SUPPLIED MATERIAL section start

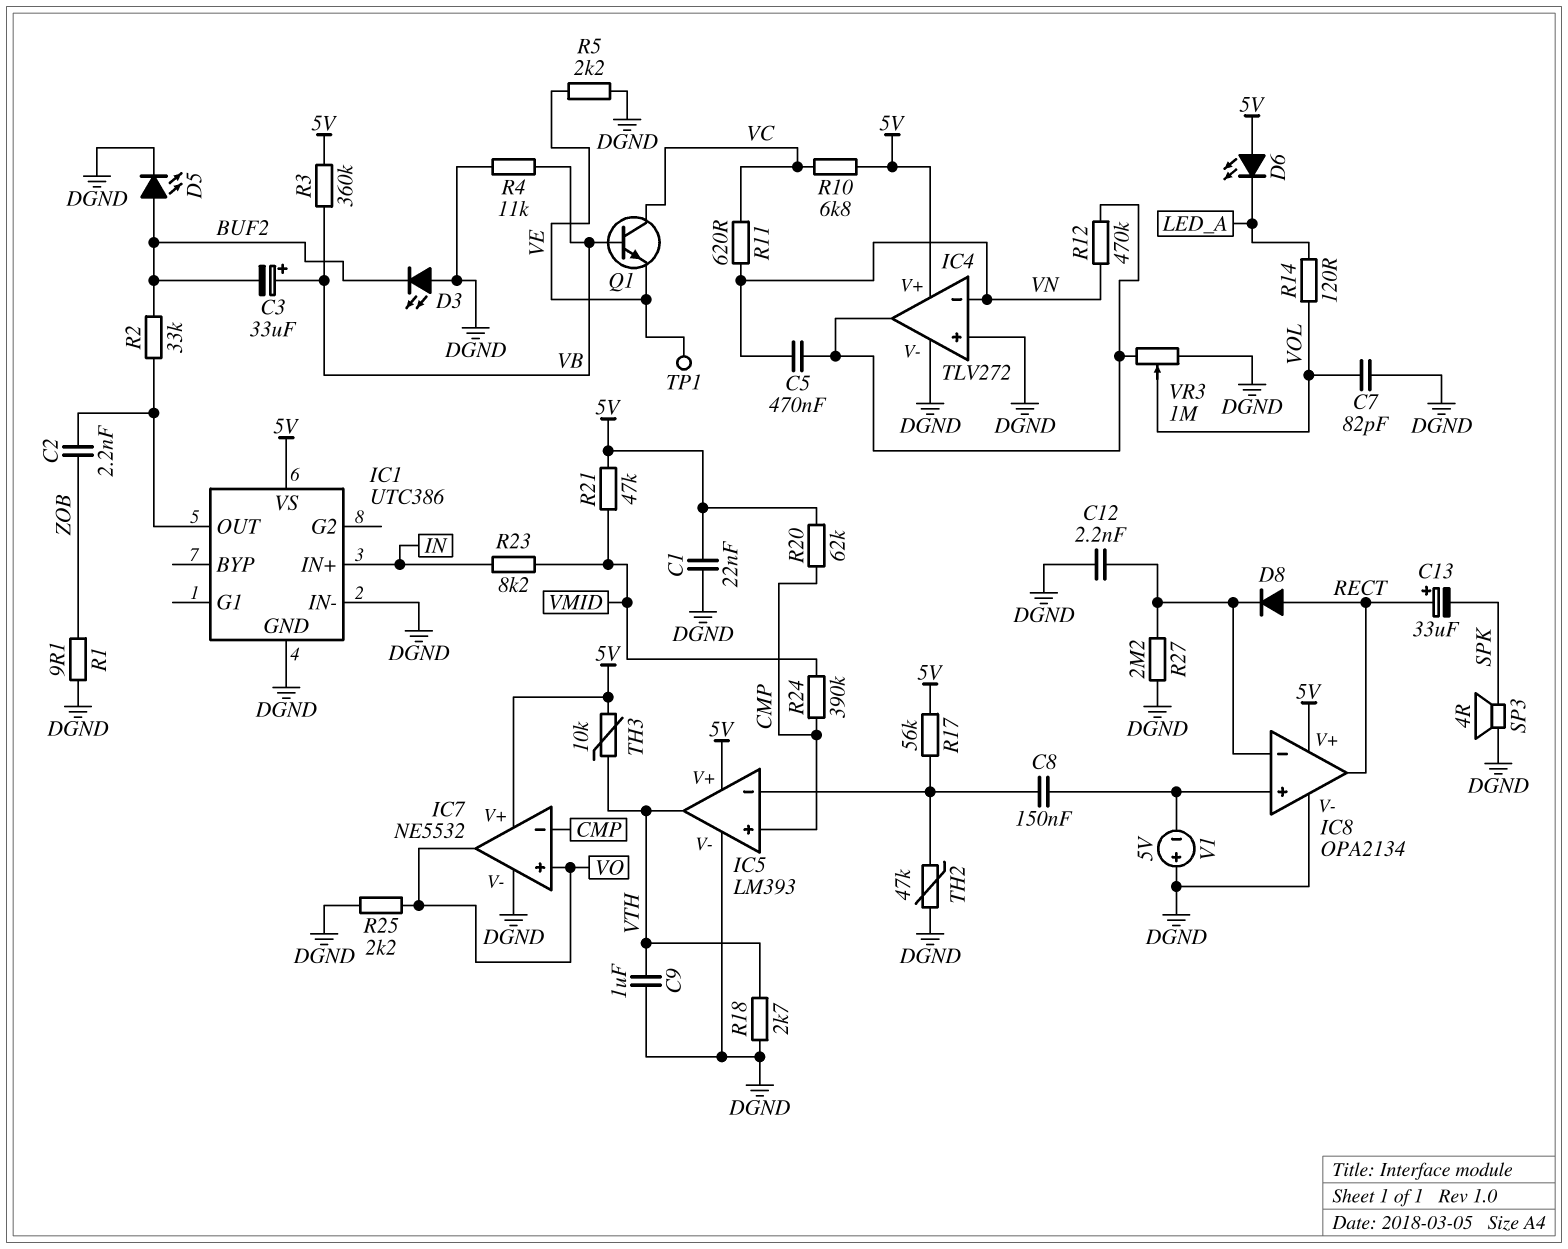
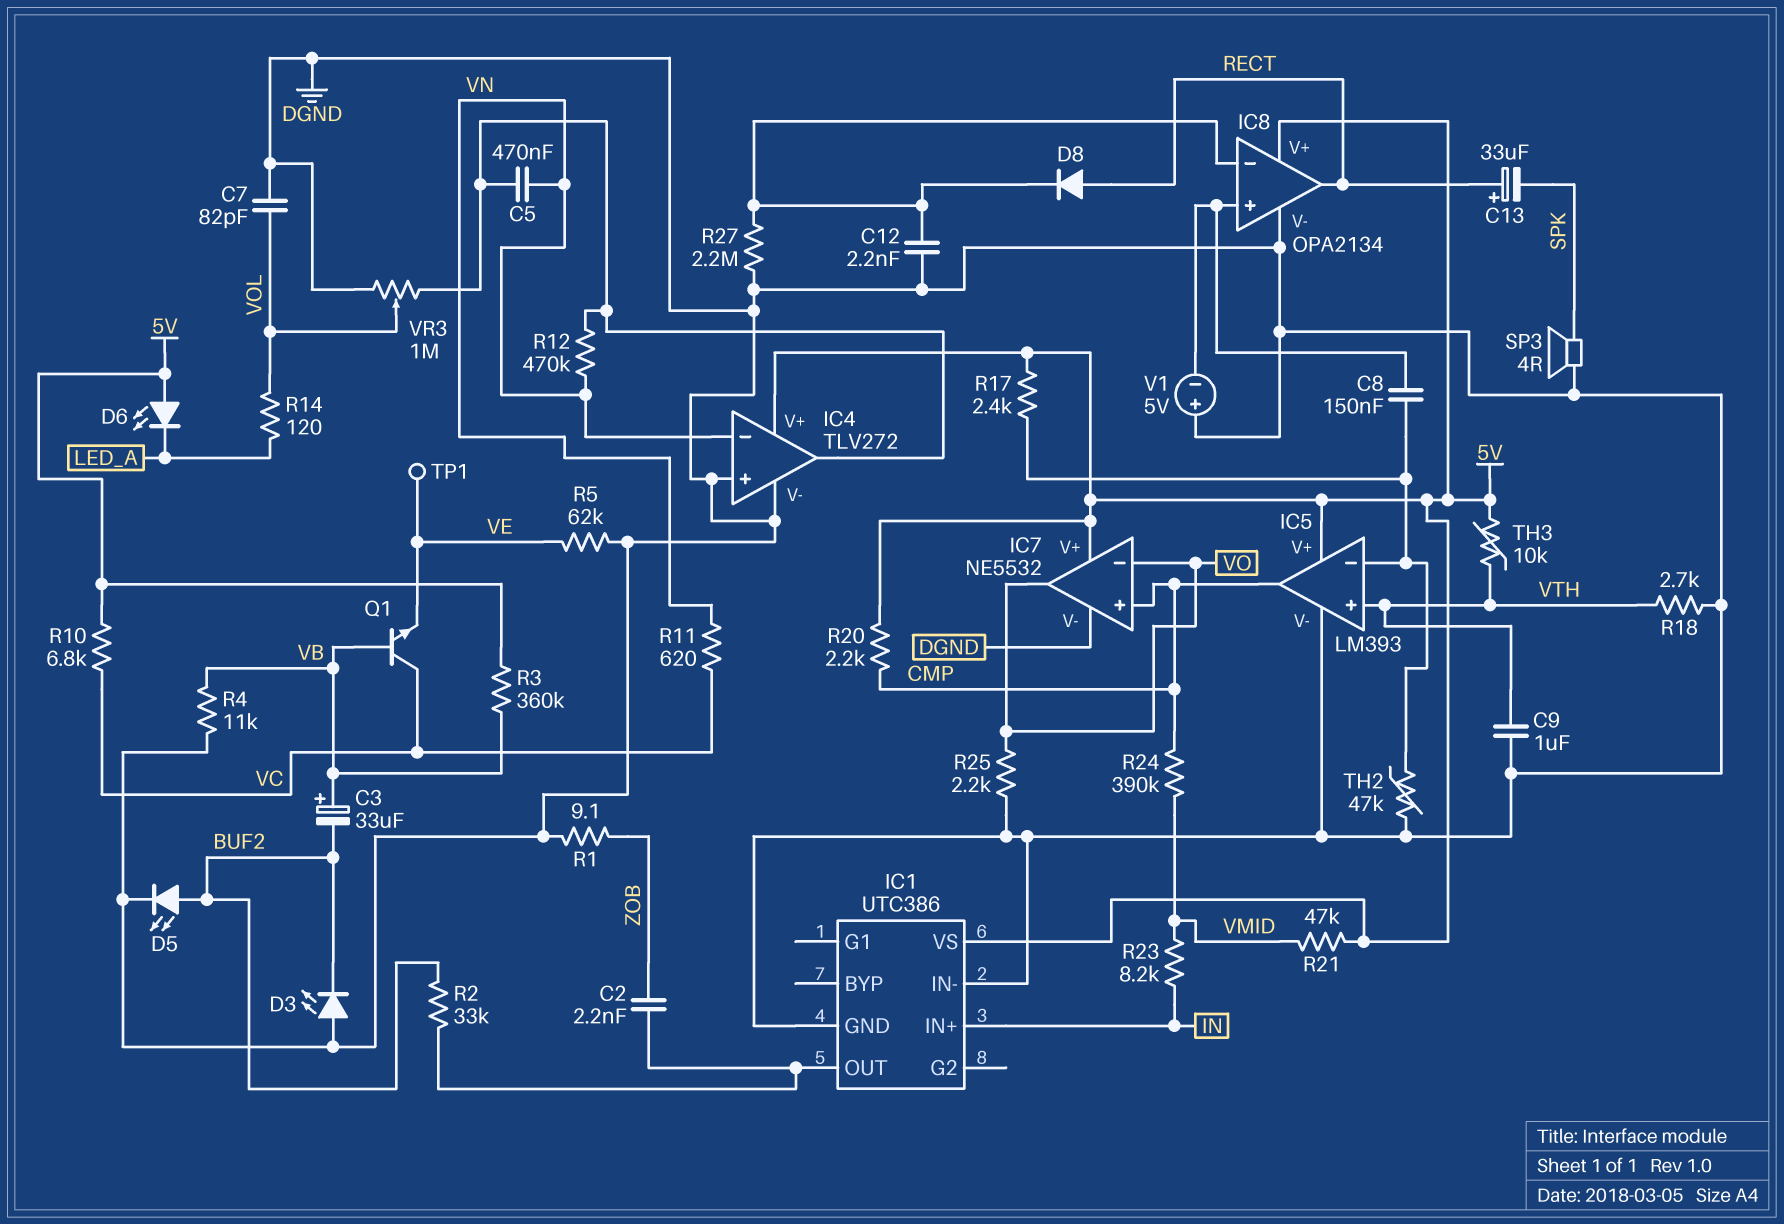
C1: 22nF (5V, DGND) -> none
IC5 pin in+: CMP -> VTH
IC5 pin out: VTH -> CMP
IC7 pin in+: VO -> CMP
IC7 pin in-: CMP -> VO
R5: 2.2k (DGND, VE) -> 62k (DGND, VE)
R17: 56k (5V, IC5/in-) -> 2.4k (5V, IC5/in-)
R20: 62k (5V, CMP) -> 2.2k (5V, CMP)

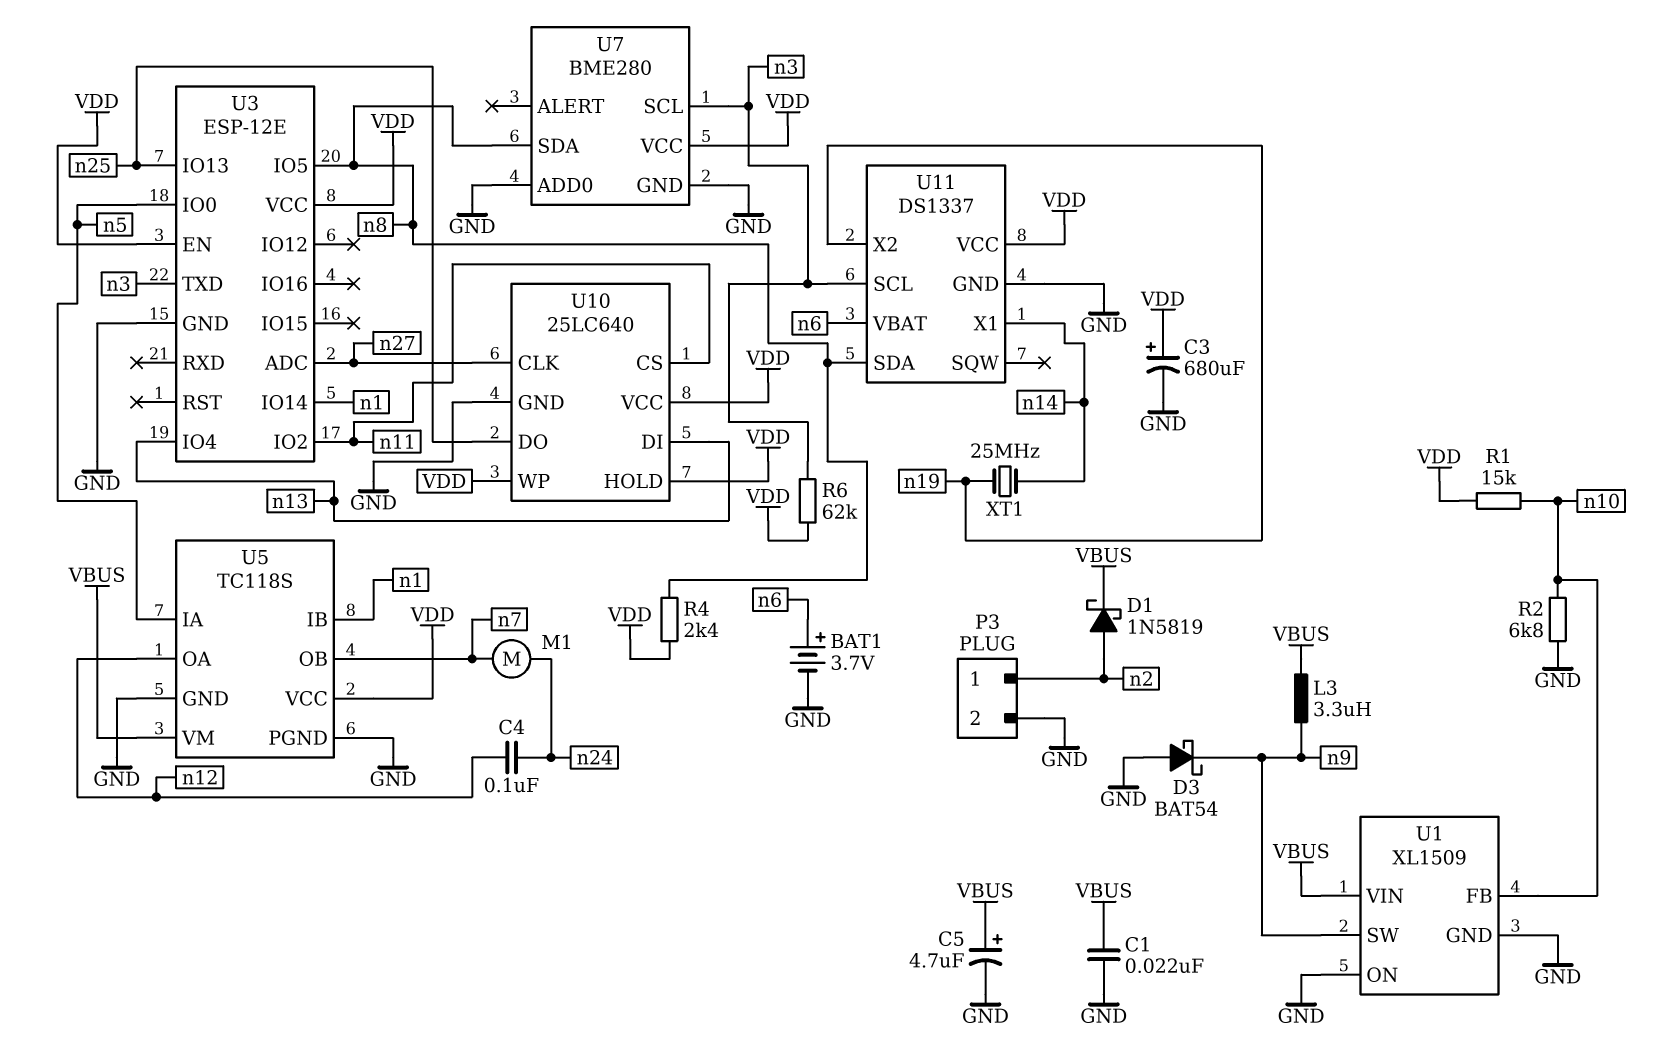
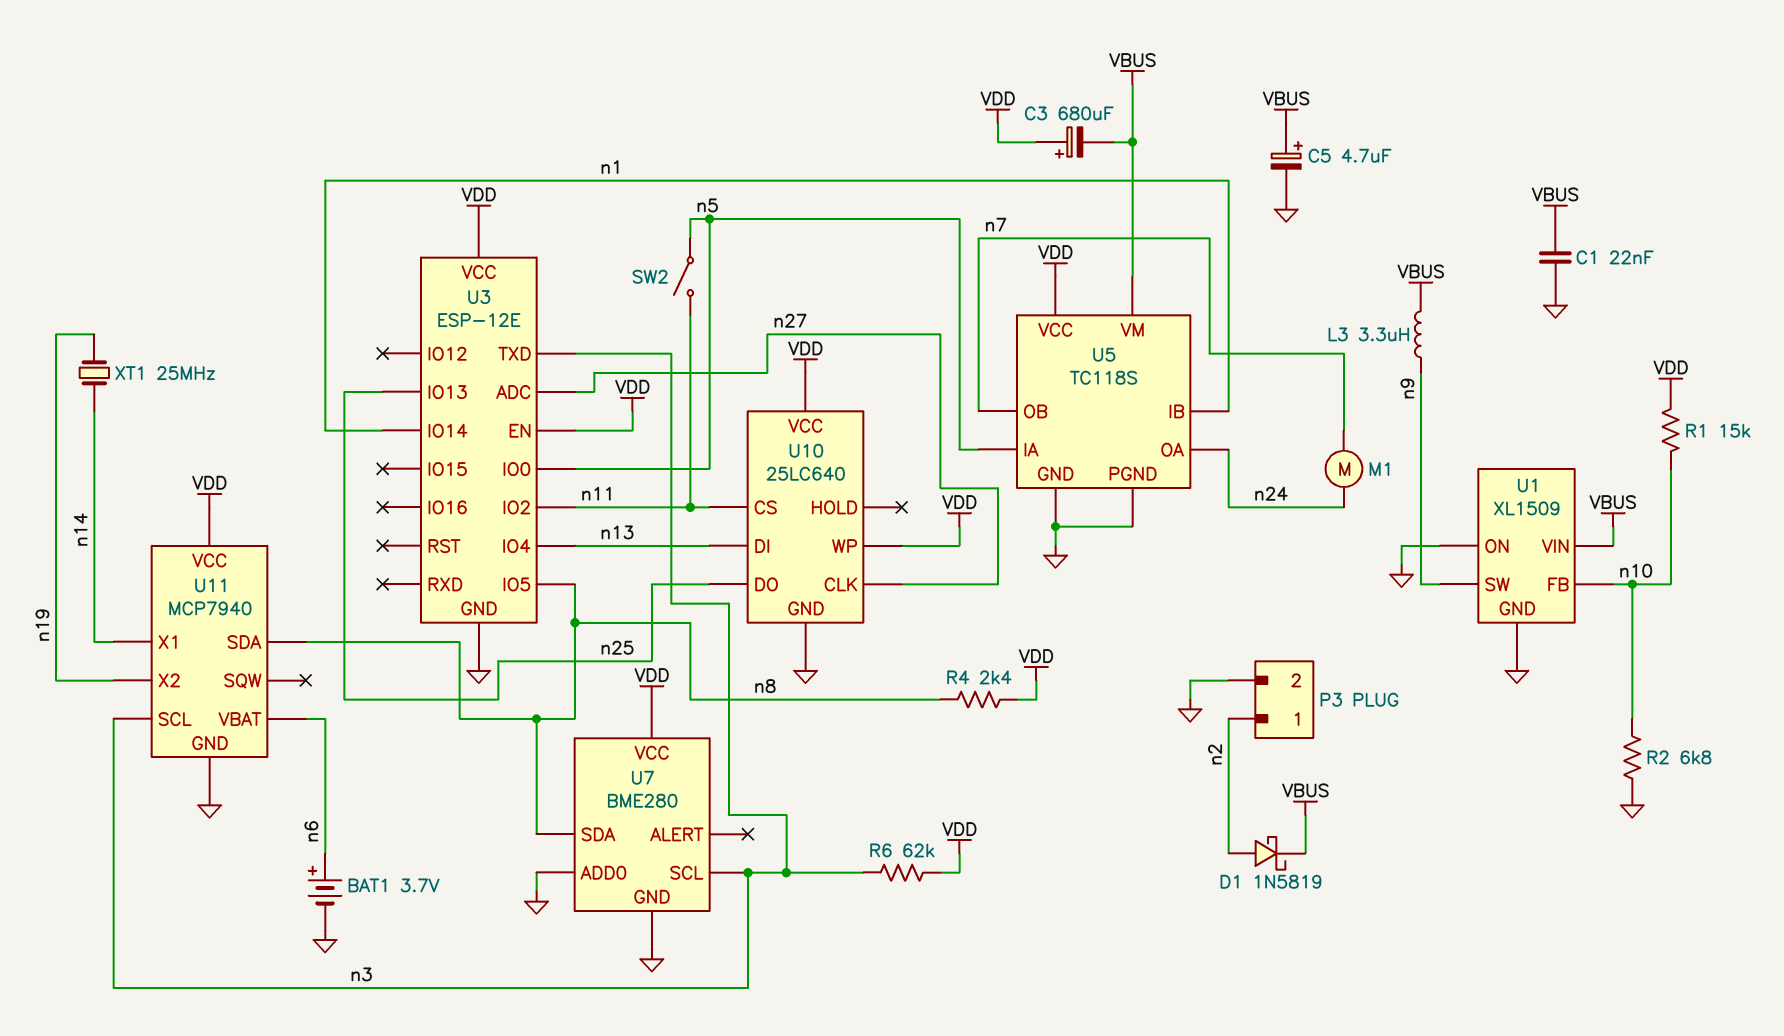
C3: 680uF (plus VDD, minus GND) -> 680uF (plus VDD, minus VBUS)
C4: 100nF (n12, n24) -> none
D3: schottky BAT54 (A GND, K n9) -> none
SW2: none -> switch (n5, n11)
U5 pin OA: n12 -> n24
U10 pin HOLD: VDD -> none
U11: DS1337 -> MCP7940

SUPPLIED MATERIAL section end

TASK
Everything above should be given again exactly, apart from the pictures.

SOLUTION TO THIS EXERCISE
C1: 22nF (5V, DGND) -> none
IC5 pin in+: CMP -> VTH
IC5 pin out: VTH -> CMP
IC7 pin in+: VO -> CMP
IC7 pin in-: CMP -> VO
R5: 2.2k (DGND, VE) -> 62k (DGND, VE)
R17: 56k (5V, IC5/in-) -> 2.4k (5V, IC5/in-)
R20: 62k (5V, CMP) -> 2.2k (5V, CMP)

C3: 680uF (plus VDD, minus GND) -> 680uF (plus VDD, minus VBUS)
C4: 100nF (n12, n24) -> none
D3: schottky BAT54 (A GND, K n9) -> none
SW2: none -> switch (n5, n11)
U5 pin OA: n12 -> n24
U10 pin HOLD: VDD -> none
U11: DS1337 -> MCP7940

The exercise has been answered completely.